- [Material for the task]
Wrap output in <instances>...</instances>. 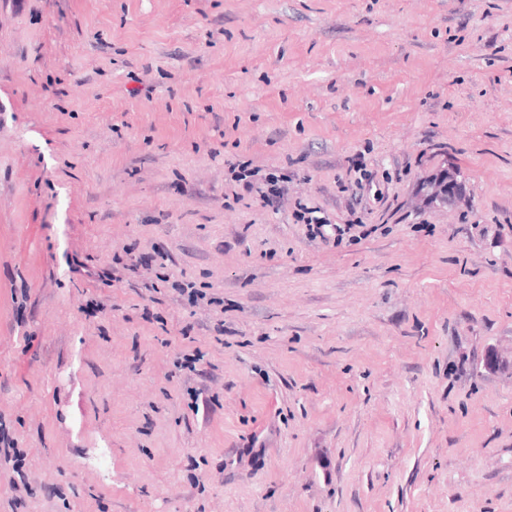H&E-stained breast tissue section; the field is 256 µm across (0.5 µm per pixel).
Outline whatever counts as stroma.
Wrapping results in <instances>:
<instances>
[{"instance_id":"35a3bbf8","label":"stroma","mask_w":512,"mask_h":512,"mask_svg":"<svg viewBox=\"0 0 512 512\" xmlns=\"http://www.w3.org/2000/svg\"><path fill=\"white\" fill-rule=\"evenodd\" d=\"M0 438V512H512V0H0Z\"/></svg>"}]
</instances>
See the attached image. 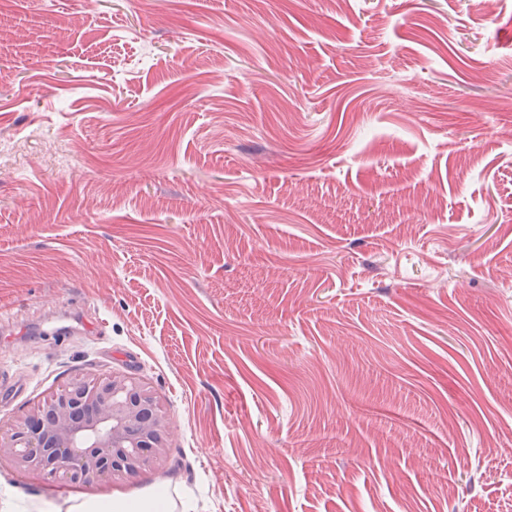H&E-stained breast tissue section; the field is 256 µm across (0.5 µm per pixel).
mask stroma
Returning a JSON list of instances; mask_svg holds the SVG:
<instances>
[{
  "label": "stroma",
  "mask_w": 512,
  "mask_h": 512,
  "mask_svg": "<svg viewBox=\"0 0 512 512\" xmlns=\"http://www.w3.org/2000/svg\"><path fill=\"white\" fill-rule=\"evenodd\" d=\"M1 142L0 425L116 372L170 447L0 504L512 512V0H0ZM68 512H172L174 503L168 490L151 488L148 494L137 498L127 497H97L81 498L75 496Z\"/></svg>",
  "instance_id": "35a3bbf8"
}]
</instances>
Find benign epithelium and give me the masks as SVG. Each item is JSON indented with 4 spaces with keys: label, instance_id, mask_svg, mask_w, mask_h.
I'll use <instances>...</instances> for the list:
<instances>
[{
    "label": "benign epithelium",
    "instance_id": "obj_1",
    "mask_svg": "<svg viewBox=\"0 0 512 512\" xmlns=\"http://www.w3.org/2000/svg\"><path fill=\"white\" fill-rule=\"evenodd\" d=\"M169 436L164 407L145 381L87 373L0 428V460L25 476L123 481L162 465Z\"/></svg>",
    "mask_w": 512,
    "mask_h": 512
}]
</instances>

- [Exercise instructions] Return the line that contains "mask stroma" along with every line after it through the end of the entries, exactly, adding nothing.

- [In response]
mask stroma
Returning a JSON list of instances; mask_svg holds the SVG:
<instances>
[{
  "label": "stroma",
  "mask_w": 512,
  "mask_h": 512,
  "mask_svg": "<svg viewBox=\"0 0 512 512\" xmlns=\"http://www.w3.org/2000/svg\"><path fill=\"white\" fill-rule=\"evenodd\" d=\"M1 142L0 425L116 372L170 447L0 504L512 512V0H0ZM68 512H172L174 503L168 490L151 488L148 494L137 498L127 497H97L81 498L75 496Z\"/></svg>",
  "instance_id": "35a3bbf8"
}]
</instances>
Find benign epithelium and give me the masks as SVG. Each item is JSON indented with 4 spaces with keys: label, instance_id, mask_svg, mask_w, mask_h.
I'll use <instances>...</instances> for the list:
<instances>
[{
    "label": "benign epithelium",
    "instance_id": "obj_1",
    "mask_svg": "<svg viewBox=\"0 0 512 512\" xmlns=\"http://www.w3.org/2000/svg\"><path fill=\"white\" fill-rule=\"evenodd\" d=\"M169 436L164 407L145 381L87 373L0 428V460L25 476L123 481L162 465Z\"/></svg>",
    "mask_w": 512,
    "mask_h": 512
}]
</instances>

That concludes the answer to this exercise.